◆ Brief
Exactly and only the lines from the one with "- shifted: yellow_cap" through the last line of the records need to be set down; please skip the pictures.
==== Task input
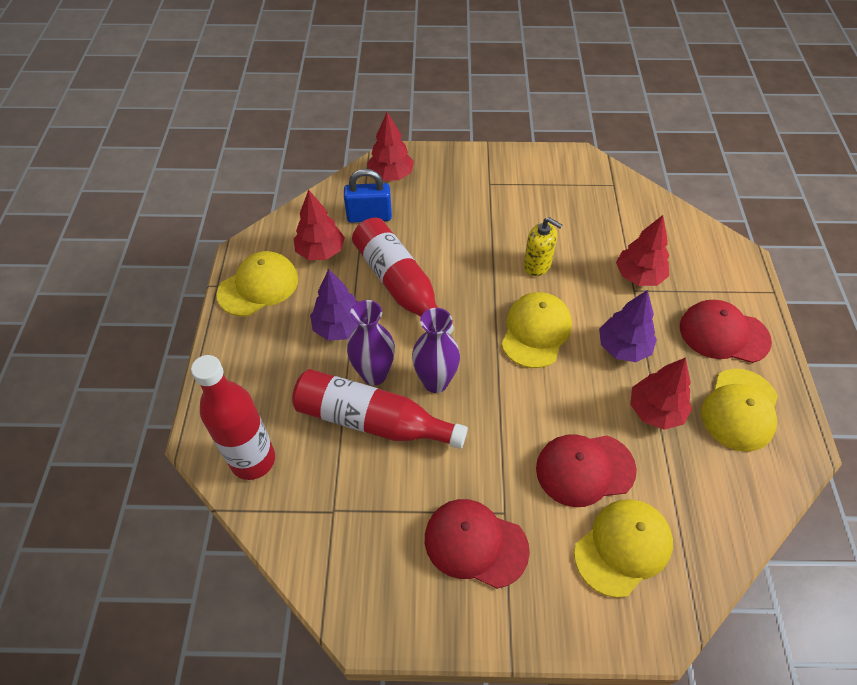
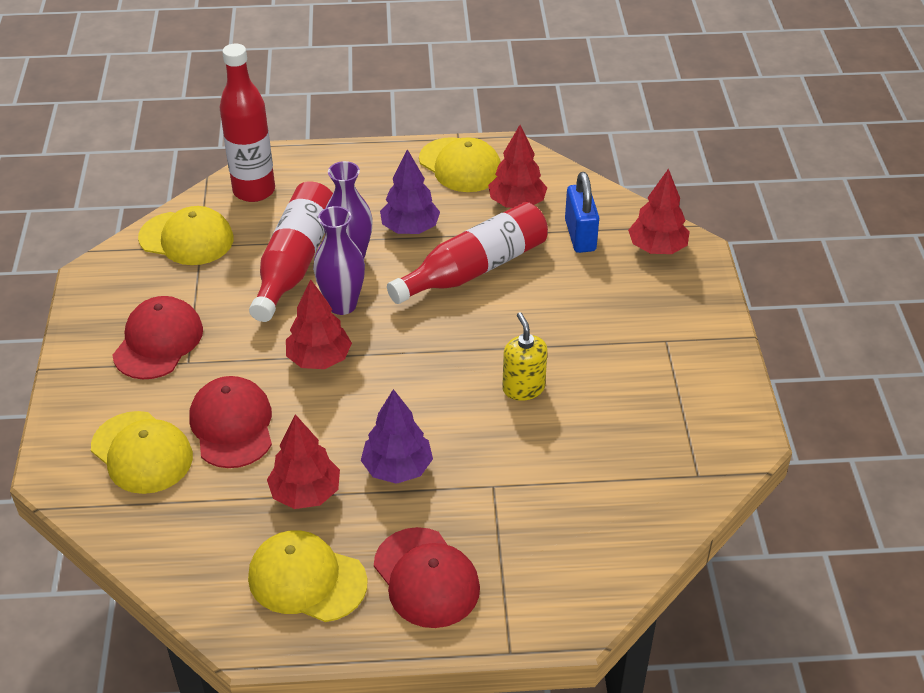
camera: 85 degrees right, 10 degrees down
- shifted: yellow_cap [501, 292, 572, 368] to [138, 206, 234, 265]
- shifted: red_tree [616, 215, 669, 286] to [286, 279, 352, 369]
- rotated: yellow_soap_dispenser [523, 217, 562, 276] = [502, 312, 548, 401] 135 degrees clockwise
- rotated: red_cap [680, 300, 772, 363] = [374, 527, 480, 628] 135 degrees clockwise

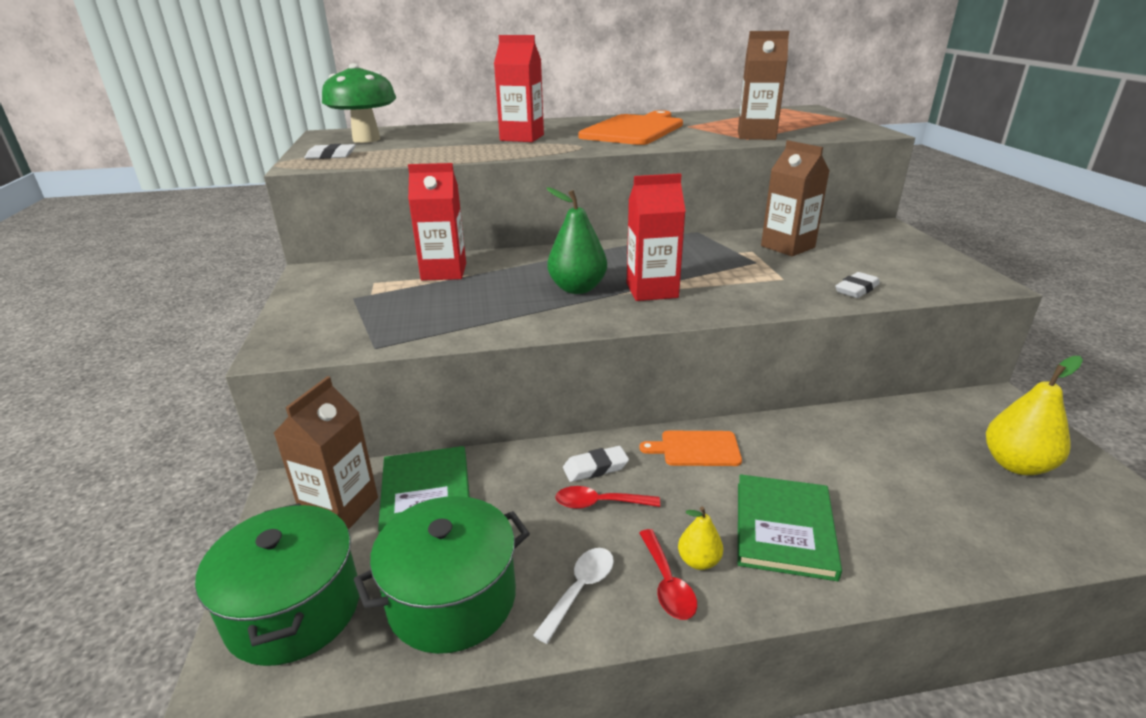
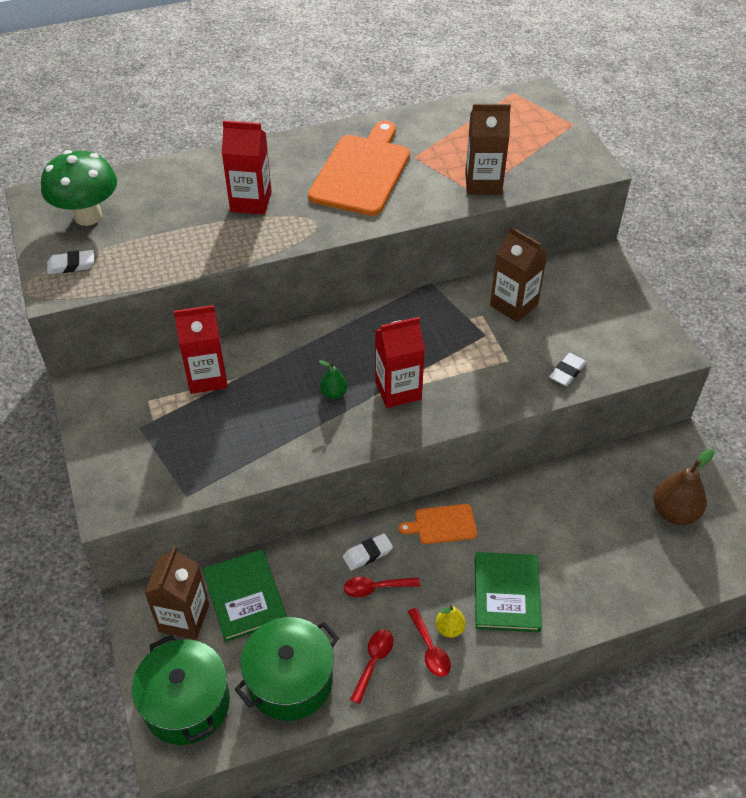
camera: 10 degrees left, 20 degrees up
- repainted: white_spoon [533, 548, 614, 644] to red_spoon [350, 630, 393, 704]
- repainted: yellow_pear [986, 356, 1083, 475] to brown_pear [653, 449, 714, 525]
- scaled: green_pear [547, 187, 607, 294] = [319, 360, 348, 399] x0.54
========
◆ Exercise output
- shifted: yellow_cap [501, 292, 572, 368] to [138, 206, 234, 265]
- shifted: red_tree [616, 215, 669, 286] to [286, 279, 352, 369]
- rotated: yellow_soap_dispenser [523, 217, 562, 276] = [502, 312, 548, 401] 135 degrees clockwise
- rotated: red_cap [680, 300, 772, 363] = [374, 527, 480, 628] 135 degrees clockwise

camera: 10 degrees left, 20 degrees up
- repainted: white_spoon [533, 548, 614, 644] to red_spoon [350, 630, 393, 704]
- repainted: yellow_pear [986, 356, 1083, 475] to brown_pear [653, 449, 714, 525]
- scaled: green_pear [547, 187, 607, 294] = [319, 360, 348, 399] x0.54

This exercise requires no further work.